Records drawn from a dataset:
============
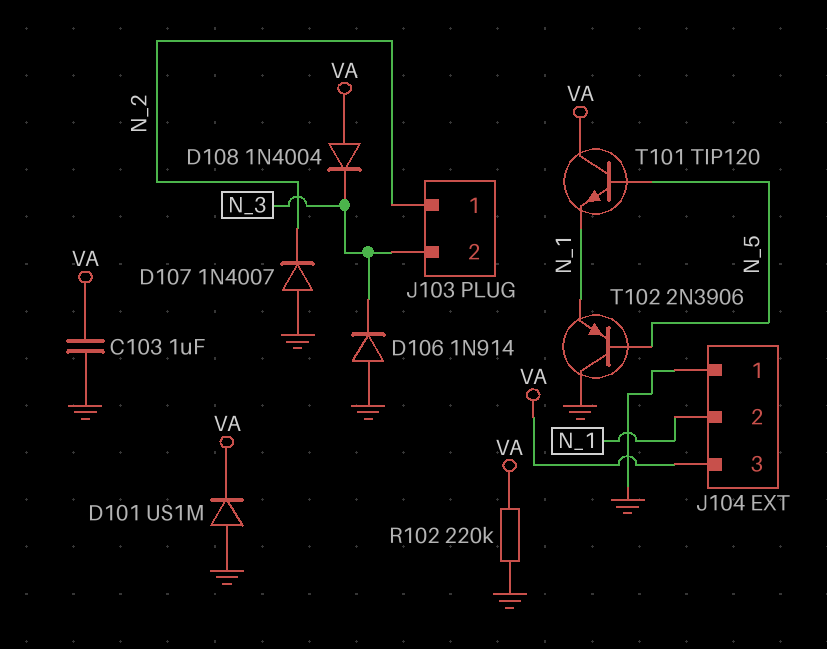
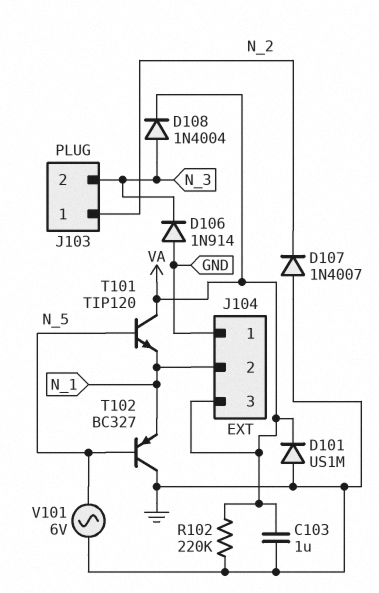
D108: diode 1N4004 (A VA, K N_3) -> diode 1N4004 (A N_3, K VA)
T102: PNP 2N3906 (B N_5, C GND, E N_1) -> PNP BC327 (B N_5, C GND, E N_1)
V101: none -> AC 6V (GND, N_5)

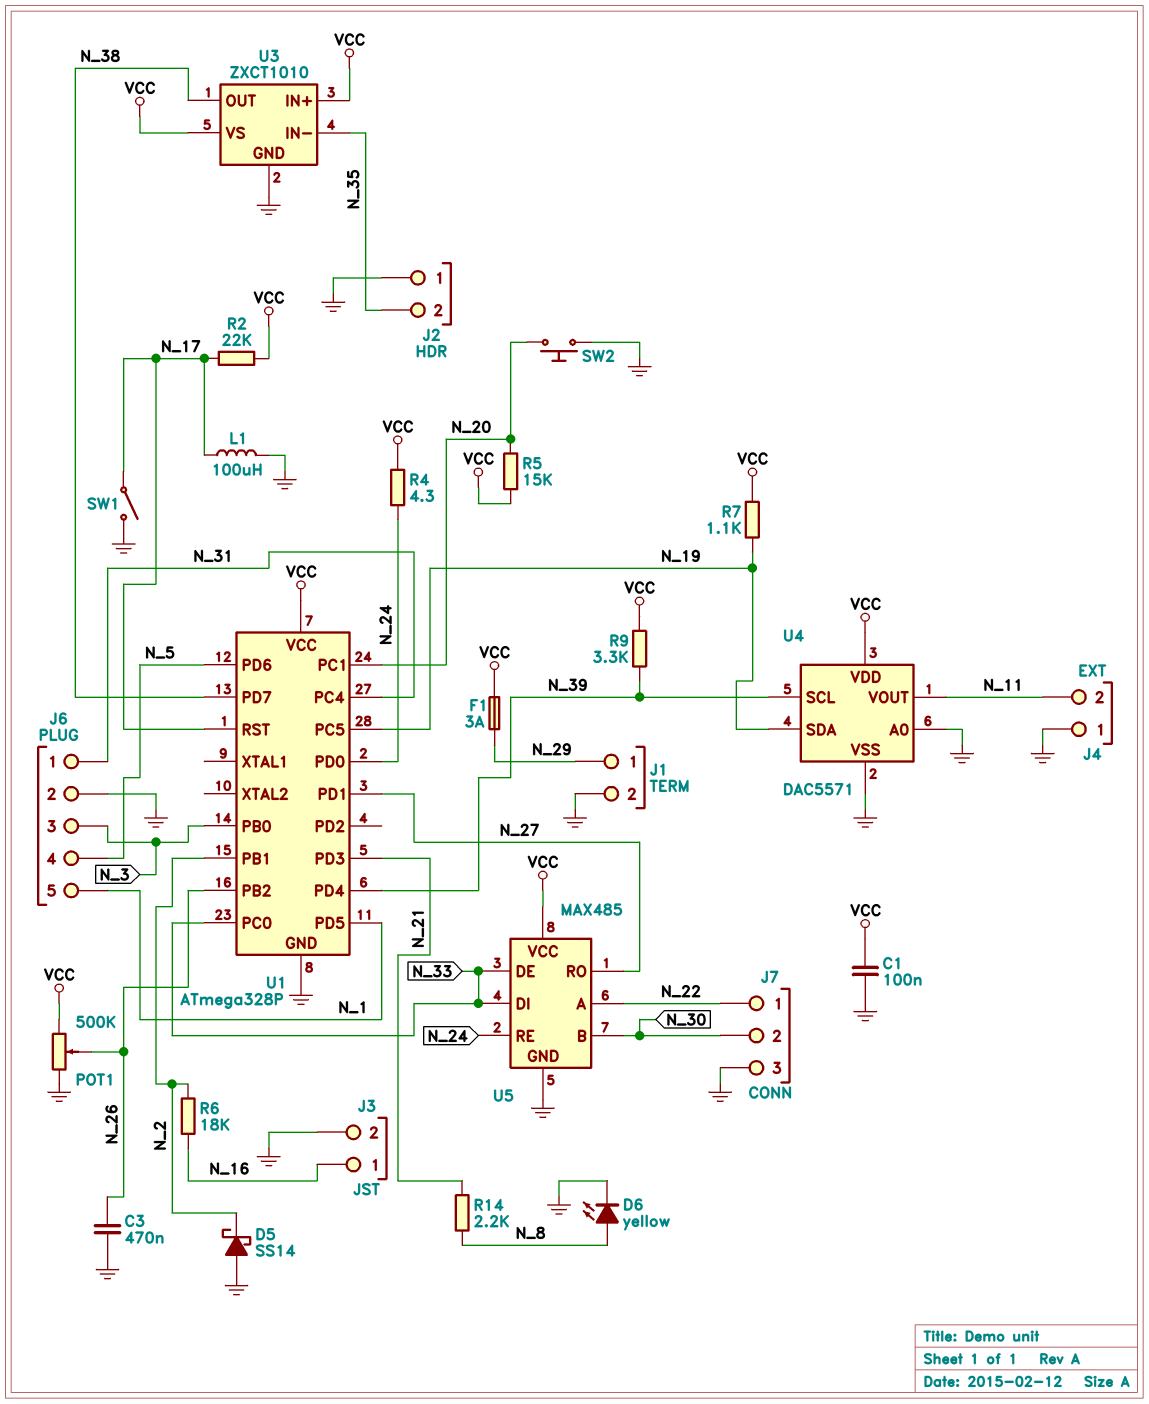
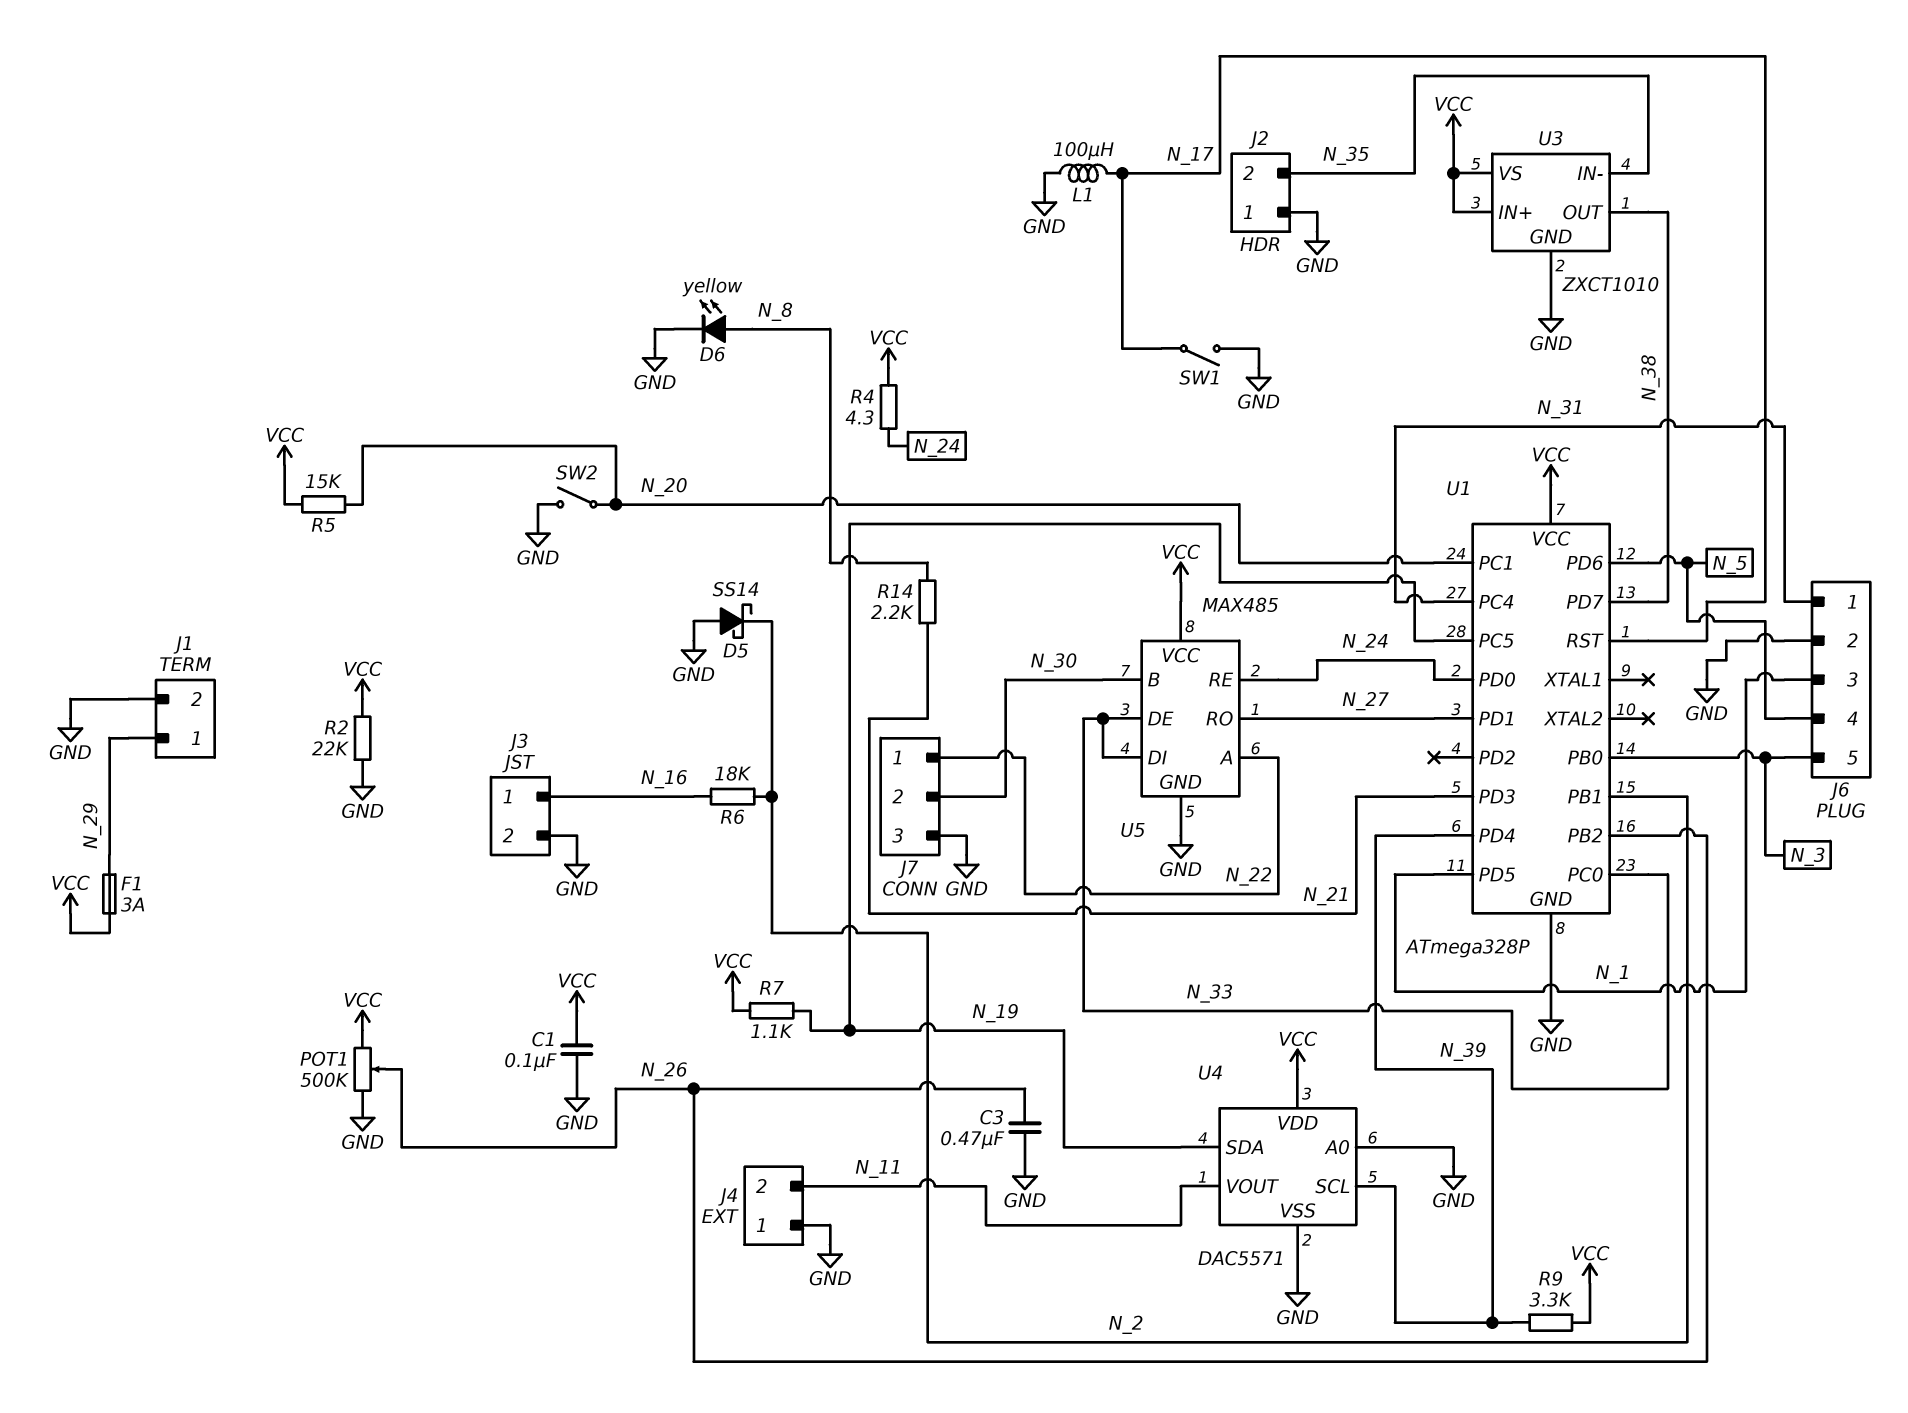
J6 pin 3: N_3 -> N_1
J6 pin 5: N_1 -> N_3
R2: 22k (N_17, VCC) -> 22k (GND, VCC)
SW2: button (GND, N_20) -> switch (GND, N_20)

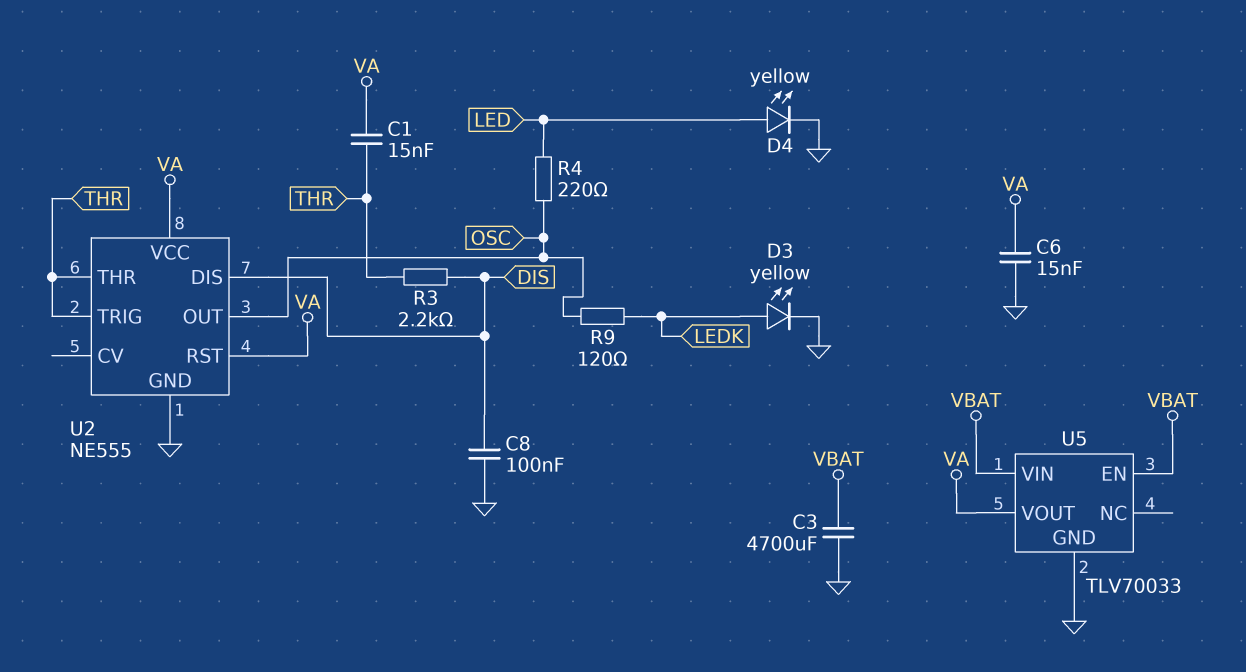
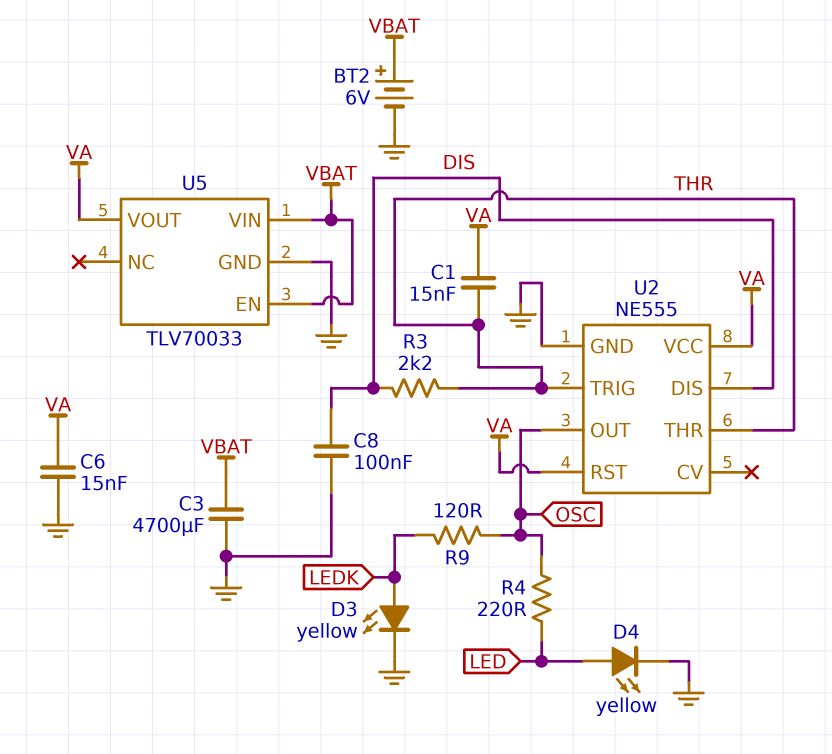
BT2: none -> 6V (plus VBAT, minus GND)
============
Task requirements: Please find every line in the records above that holds the word "none" and copy it.

Reply:
V101: none -> AC 6V (GND, N_5)
BT2: none -> 6V (plus VBAT, minus GND)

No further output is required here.